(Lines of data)
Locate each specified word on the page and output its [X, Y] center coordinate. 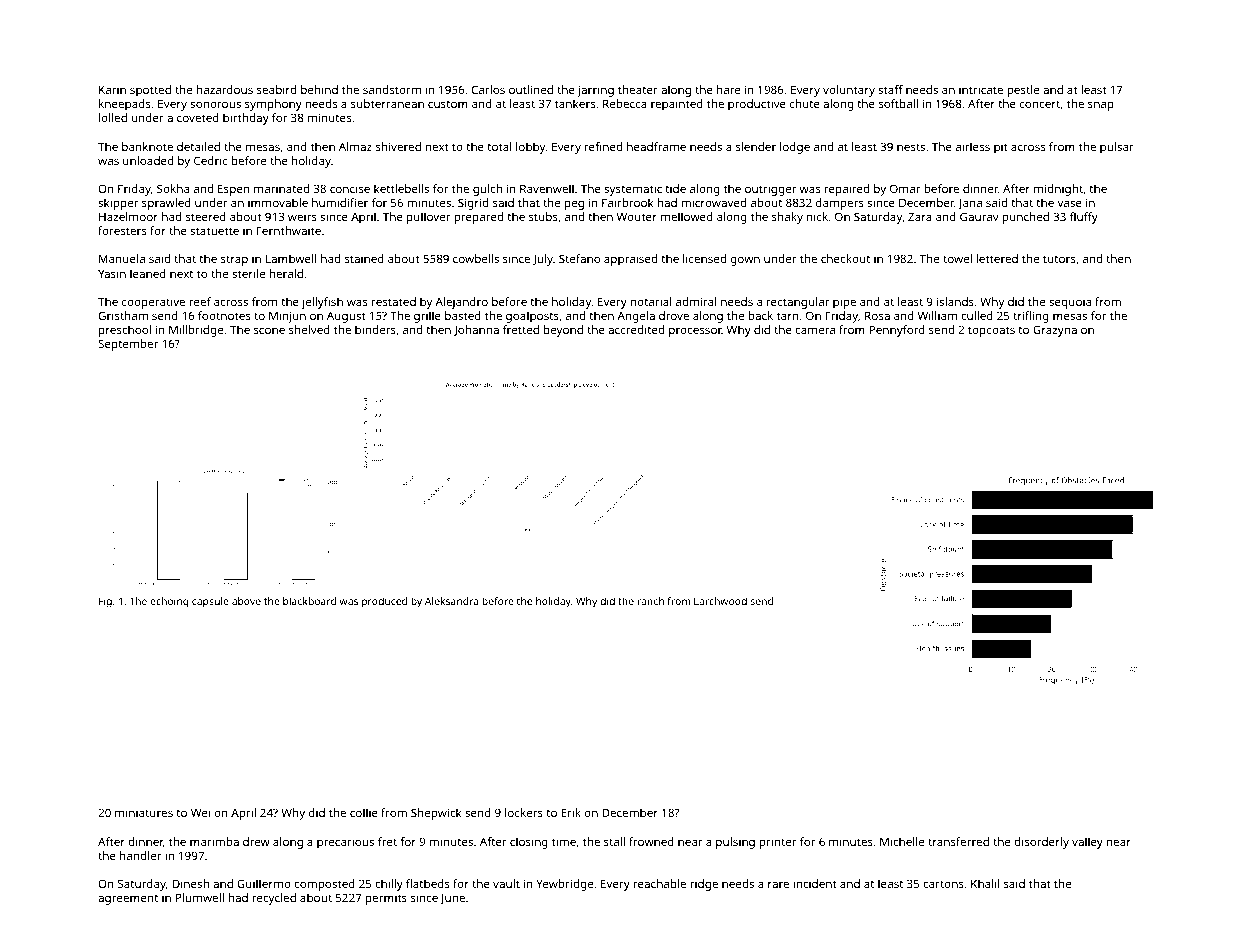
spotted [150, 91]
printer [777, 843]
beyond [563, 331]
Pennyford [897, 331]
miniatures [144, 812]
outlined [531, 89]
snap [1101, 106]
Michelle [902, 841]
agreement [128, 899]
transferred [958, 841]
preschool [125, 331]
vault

TASK BRIEF: Output the entries from the line containing "outlined [531, 89]" through the last entry, inclusive, as a JSON list of strings with one string per line and no blank lines.

FULL OUTPUT:
[
  "outlined [531, 89]",
  "snap [1101, 106]",
  "Michelle [902, 841]",
  "agreement [128, 899]",
  "transferred [958, 841]",
  "preschool [125, 331]",
  "vault"
]